Some lines:
----------
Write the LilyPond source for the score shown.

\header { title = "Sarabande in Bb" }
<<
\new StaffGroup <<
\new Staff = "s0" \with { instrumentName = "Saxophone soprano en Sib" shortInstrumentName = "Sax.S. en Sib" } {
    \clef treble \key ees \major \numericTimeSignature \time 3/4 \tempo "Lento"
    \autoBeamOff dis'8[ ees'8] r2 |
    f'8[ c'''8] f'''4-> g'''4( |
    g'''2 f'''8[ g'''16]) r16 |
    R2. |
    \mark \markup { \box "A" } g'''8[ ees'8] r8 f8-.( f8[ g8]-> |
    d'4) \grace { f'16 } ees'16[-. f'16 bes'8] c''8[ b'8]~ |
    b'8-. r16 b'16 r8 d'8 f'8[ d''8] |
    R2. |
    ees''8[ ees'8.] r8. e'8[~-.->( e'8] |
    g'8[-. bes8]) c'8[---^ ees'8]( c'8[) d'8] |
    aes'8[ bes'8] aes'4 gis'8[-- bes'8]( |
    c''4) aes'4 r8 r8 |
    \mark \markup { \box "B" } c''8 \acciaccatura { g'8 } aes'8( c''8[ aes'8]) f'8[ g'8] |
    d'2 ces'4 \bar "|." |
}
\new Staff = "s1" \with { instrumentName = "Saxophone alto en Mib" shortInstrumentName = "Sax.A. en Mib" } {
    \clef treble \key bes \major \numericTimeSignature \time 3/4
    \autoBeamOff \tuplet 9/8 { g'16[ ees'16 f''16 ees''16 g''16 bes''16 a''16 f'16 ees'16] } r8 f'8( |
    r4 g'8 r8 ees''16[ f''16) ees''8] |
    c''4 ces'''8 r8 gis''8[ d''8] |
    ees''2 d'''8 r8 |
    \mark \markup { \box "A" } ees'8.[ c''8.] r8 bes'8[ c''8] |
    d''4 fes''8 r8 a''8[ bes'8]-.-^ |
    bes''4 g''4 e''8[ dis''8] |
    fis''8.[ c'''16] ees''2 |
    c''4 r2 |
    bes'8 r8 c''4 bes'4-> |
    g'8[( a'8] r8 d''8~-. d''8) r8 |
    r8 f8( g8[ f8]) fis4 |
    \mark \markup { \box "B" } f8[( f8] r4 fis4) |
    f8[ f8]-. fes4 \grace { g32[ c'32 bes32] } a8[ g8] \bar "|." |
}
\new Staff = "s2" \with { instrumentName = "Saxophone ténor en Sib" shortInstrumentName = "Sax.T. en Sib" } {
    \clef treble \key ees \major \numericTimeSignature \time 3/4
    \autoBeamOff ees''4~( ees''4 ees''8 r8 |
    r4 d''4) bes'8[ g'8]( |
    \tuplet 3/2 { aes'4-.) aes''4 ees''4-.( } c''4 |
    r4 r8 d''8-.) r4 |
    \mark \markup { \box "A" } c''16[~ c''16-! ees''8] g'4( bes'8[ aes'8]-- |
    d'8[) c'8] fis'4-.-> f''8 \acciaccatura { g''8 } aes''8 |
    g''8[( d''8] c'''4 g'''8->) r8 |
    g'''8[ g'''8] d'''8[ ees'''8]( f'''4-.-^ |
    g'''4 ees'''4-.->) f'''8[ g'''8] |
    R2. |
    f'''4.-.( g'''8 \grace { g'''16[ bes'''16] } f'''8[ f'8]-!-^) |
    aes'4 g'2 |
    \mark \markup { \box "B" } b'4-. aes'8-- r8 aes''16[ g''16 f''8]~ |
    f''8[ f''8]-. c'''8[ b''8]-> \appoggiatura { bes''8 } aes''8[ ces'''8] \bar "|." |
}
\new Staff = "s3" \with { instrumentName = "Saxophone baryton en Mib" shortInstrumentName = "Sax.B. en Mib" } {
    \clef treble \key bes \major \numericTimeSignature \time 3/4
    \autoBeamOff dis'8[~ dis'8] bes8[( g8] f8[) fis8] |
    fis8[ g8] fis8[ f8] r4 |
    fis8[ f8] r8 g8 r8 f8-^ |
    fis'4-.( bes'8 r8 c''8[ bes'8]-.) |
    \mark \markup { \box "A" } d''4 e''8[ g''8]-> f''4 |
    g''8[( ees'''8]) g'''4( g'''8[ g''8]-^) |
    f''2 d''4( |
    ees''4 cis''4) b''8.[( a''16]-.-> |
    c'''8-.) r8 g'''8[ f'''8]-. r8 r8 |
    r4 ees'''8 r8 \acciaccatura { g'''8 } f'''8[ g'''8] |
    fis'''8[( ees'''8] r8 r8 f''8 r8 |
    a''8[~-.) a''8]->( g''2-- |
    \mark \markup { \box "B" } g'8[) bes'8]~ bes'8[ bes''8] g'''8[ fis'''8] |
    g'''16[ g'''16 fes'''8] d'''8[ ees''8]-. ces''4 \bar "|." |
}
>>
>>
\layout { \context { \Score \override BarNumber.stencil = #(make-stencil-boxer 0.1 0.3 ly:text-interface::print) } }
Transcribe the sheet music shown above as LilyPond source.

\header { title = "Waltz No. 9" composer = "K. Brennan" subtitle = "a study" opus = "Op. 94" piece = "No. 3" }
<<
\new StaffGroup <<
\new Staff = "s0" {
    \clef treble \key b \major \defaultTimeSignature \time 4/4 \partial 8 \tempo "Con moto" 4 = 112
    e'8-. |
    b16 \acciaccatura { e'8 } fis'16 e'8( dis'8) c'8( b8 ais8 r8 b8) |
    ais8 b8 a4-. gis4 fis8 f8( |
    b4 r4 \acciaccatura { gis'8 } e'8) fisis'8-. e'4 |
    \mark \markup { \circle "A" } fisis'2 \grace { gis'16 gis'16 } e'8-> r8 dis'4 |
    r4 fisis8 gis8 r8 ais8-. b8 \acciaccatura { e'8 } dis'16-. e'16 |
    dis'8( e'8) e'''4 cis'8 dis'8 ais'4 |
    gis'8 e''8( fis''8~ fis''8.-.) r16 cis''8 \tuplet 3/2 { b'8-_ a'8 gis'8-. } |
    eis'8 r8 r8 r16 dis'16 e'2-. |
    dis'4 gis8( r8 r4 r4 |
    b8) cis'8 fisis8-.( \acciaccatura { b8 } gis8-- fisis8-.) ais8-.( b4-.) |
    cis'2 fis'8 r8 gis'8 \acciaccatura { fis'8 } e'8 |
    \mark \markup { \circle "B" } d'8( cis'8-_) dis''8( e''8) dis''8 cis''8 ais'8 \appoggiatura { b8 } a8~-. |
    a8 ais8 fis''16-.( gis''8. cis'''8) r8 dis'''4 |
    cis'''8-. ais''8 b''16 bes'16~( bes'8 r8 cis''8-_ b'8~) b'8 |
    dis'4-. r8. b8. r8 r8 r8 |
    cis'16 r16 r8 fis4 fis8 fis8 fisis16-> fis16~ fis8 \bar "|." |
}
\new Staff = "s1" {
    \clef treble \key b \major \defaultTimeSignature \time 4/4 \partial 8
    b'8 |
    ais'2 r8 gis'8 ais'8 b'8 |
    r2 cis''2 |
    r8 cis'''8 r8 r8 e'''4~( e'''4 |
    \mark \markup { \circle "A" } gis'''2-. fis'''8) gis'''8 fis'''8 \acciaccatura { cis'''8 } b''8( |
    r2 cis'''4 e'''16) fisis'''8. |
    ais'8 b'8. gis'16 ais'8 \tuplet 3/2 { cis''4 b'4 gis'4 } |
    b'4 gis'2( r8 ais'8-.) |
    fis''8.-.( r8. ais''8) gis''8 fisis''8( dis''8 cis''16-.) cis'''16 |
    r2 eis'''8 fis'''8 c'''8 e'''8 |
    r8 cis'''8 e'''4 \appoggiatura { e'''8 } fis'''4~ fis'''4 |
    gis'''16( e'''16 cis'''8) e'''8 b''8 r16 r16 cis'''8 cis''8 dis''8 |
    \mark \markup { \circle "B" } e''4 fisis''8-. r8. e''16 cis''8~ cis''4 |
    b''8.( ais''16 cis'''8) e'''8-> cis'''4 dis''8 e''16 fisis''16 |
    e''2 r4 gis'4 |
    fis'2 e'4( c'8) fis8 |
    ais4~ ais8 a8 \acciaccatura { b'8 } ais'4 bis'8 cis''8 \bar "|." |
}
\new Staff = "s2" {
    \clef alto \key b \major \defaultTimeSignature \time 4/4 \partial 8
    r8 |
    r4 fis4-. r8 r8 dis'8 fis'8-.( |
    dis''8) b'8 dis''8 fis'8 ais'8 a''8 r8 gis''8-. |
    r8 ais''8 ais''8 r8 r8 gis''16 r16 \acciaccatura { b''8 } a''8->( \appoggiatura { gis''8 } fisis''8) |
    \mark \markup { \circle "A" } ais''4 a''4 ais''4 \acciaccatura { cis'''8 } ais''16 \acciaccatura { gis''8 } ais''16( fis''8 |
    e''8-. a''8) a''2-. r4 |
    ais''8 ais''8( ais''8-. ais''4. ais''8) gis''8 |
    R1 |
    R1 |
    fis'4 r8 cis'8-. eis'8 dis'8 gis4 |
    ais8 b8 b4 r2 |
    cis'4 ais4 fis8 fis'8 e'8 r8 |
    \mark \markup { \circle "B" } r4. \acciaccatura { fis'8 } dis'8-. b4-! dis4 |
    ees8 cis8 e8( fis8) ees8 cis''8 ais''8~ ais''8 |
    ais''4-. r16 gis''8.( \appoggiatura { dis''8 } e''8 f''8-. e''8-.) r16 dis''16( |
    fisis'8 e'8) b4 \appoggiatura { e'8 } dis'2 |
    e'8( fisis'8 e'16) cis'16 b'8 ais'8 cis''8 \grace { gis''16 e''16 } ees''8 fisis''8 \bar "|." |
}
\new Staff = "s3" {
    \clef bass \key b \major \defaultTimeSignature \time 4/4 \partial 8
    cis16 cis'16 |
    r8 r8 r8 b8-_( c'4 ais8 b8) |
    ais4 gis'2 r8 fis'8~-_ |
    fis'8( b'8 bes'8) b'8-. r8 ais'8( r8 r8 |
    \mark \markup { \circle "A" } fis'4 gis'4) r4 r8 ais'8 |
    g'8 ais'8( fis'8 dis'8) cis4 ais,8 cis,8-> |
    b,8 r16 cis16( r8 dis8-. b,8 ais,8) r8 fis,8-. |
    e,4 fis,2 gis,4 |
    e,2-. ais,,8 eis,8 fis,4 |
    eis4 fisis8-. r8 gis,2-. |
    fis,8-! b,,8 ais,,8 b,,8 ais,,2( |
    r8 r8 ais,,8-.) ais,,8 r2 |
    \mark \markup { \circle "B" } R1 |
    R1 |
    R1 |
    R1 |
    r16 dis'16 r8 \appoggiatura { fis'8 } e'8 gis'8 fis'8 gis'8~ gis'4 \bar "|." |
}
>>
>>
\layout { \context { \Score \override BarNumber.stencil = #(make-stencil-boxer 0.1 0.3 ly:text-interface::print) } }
----------
STATED EXERCISE:
Count the lines that contain the string "defaultTimeSignature", treating case as significant, and give only the number.

CORRECT RESULT:
4